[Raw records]
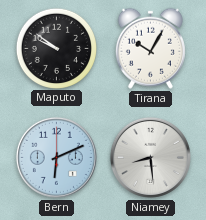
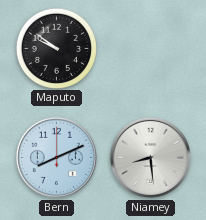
Tirana: 10:05 -> none
Bern: 6:11 -> 8:11
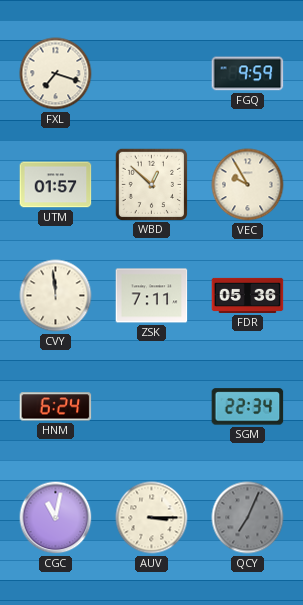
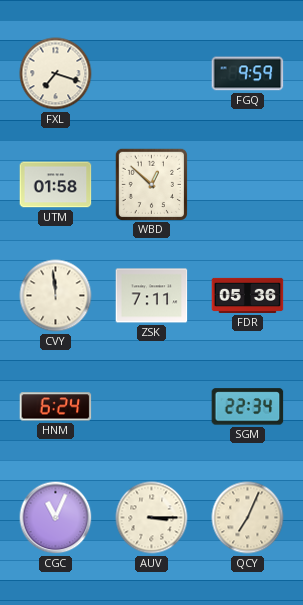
UTM: 01:57 -> 01:58
VEC: 9:55 -> none
CGC: 11:02 -> 11:04
QCY dial: grey -> cream
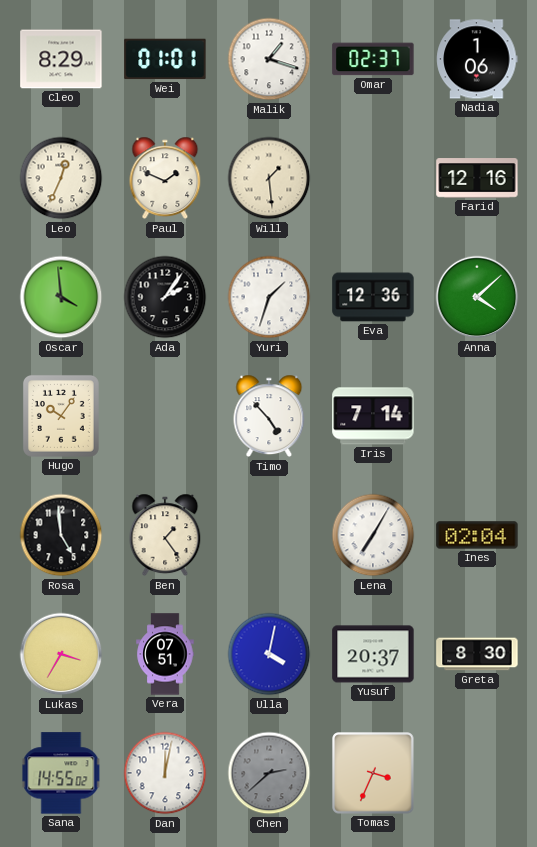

▶ **Objective**:
Copy out every line of the records above word for word, but leave the pictures out.

▶ **Exercise solution**:
Tirana: 10:05 -> none
Bern: 6:11 -> 8:11
UTM: 01:57 -> 01:58
VEC: 9:55 -> none
CGC: 11:02 -> 11:04
QCY dial: grey -> cream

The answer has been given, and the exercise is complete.